(Saved entries)
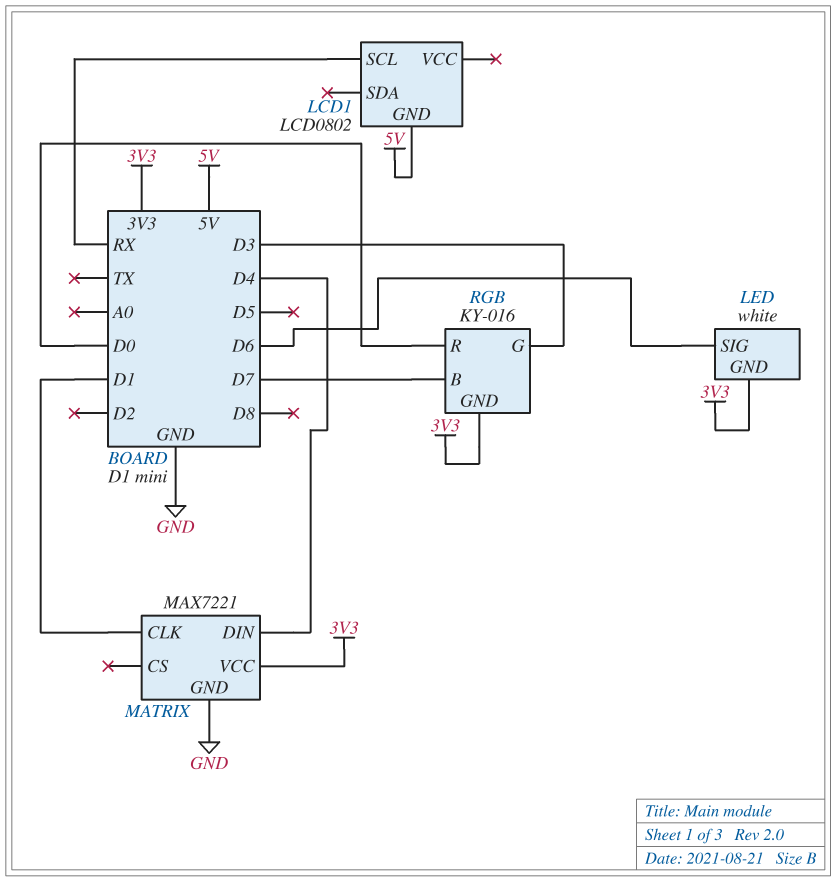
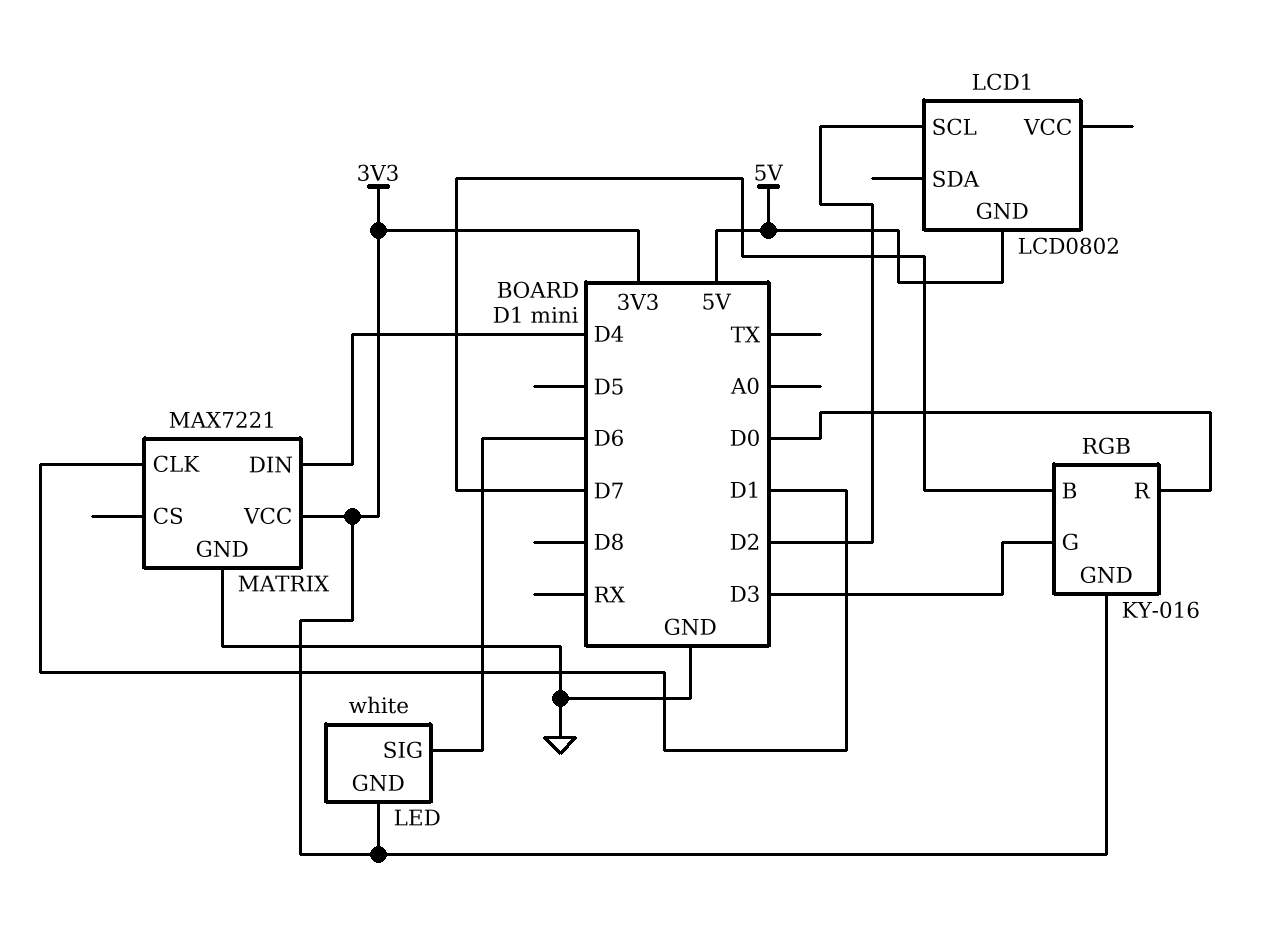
LCD1 pin SCL: RX -> D2

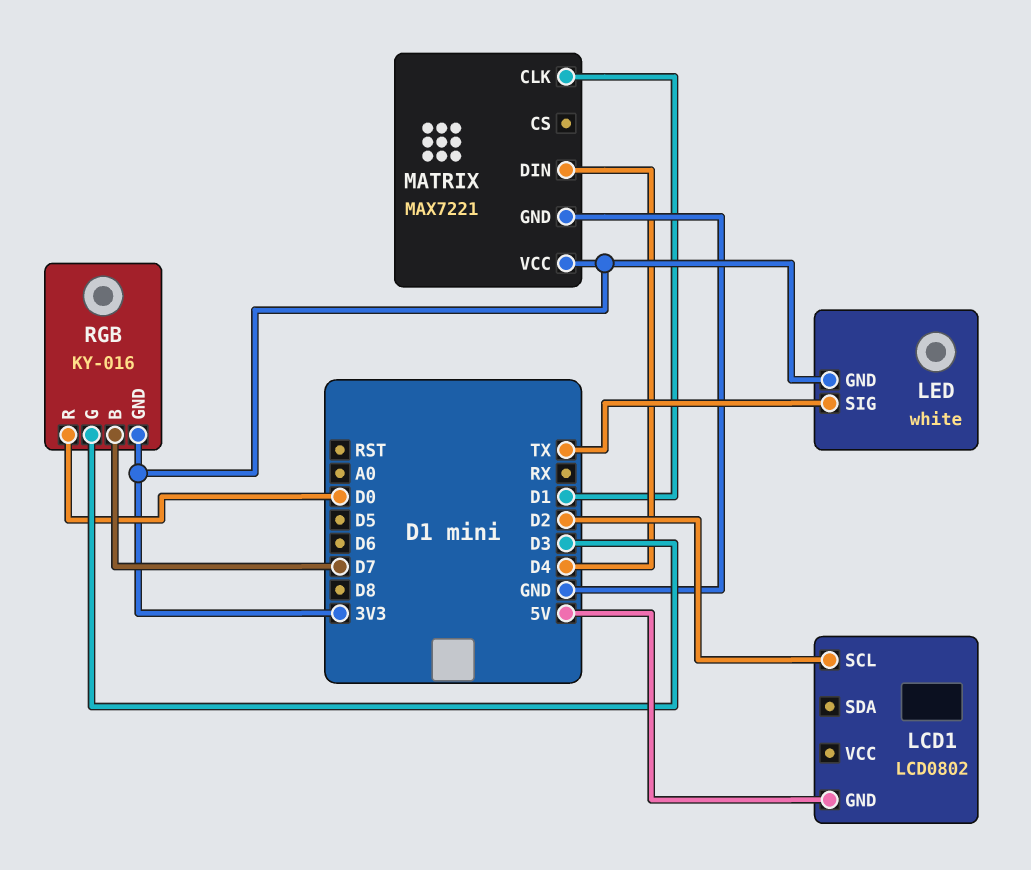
LED pin SIG: D6 -> TX

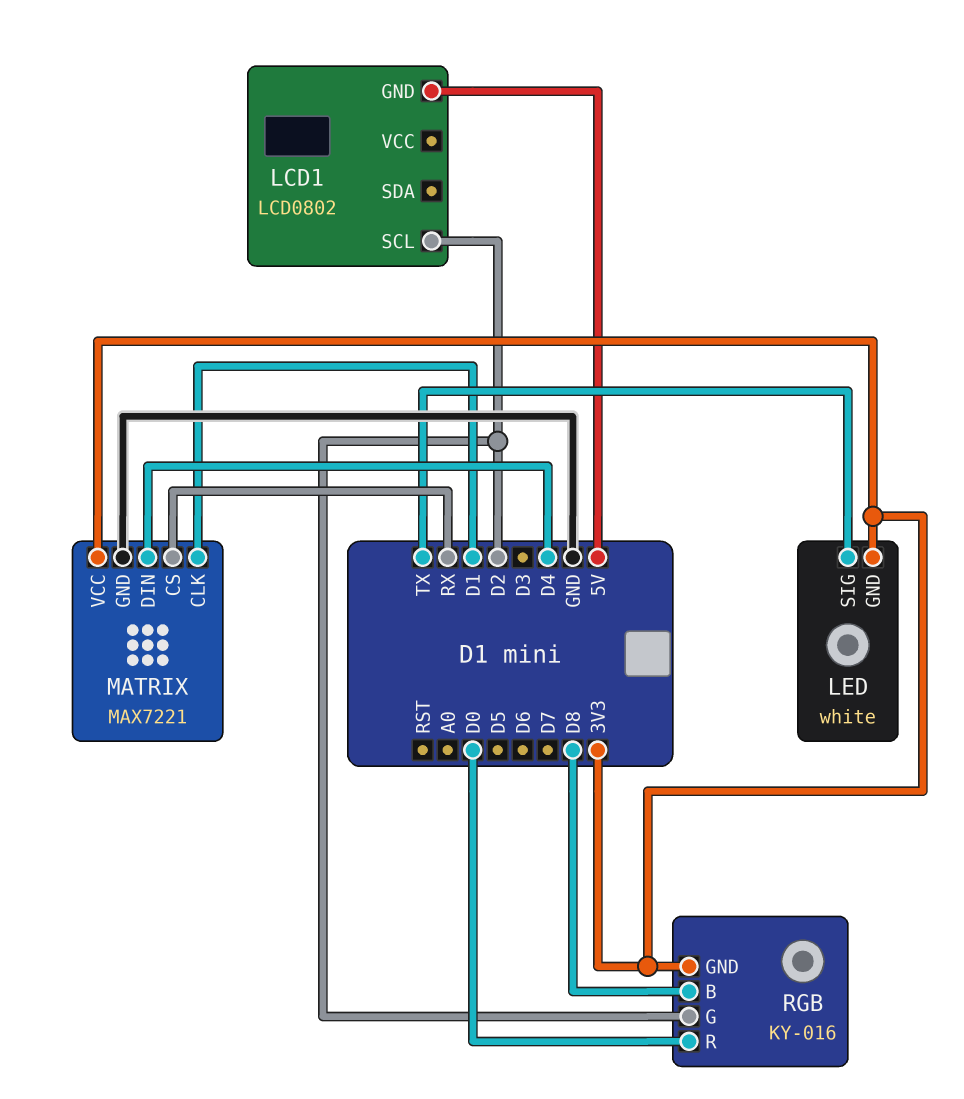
MATRIX pin CS: none -> RX
RGB pin B: D7 -> D8
RGB pin G: D3 -> D2

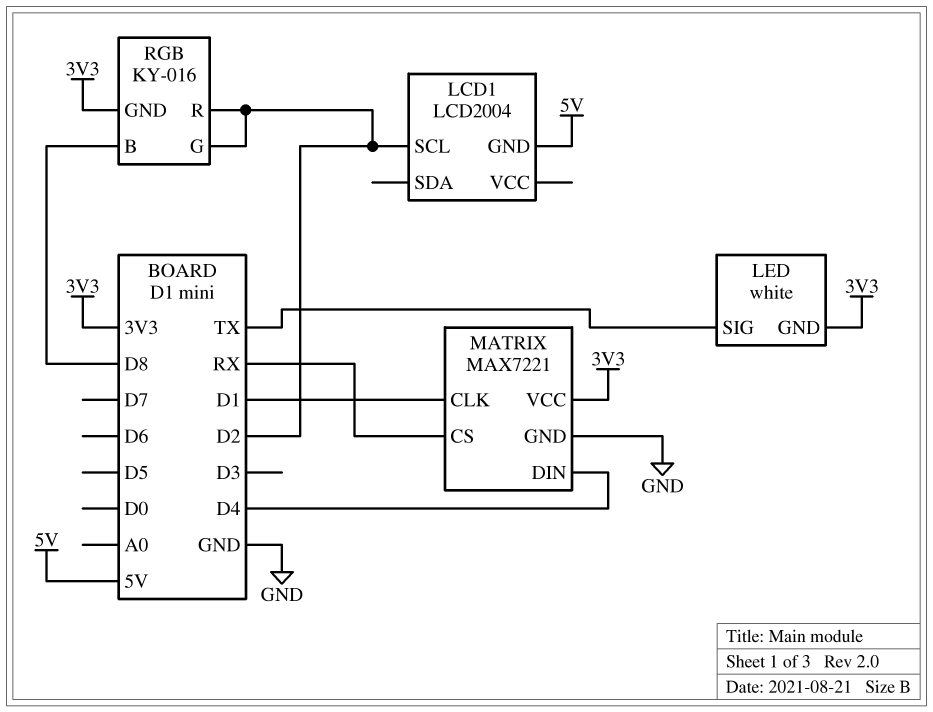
LCD1: LCD0802 -> LCD2004
RGB pin R: D0 -> D2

### WHAT THE TASK ASKS
Word for word, restate the records shown above, minus the pictures.

### TASK RESPONSE
LCD1 pin SCL: RX -> D2

LED pin SIG: D6 -> TX

MATRIX pin CS: none -> RX
RGB pin B: D7 -> D8
RGB pin G: D3 -> D2

LCD1: LCD0802 -> LCD2004
RGB pin R: D0 -> D2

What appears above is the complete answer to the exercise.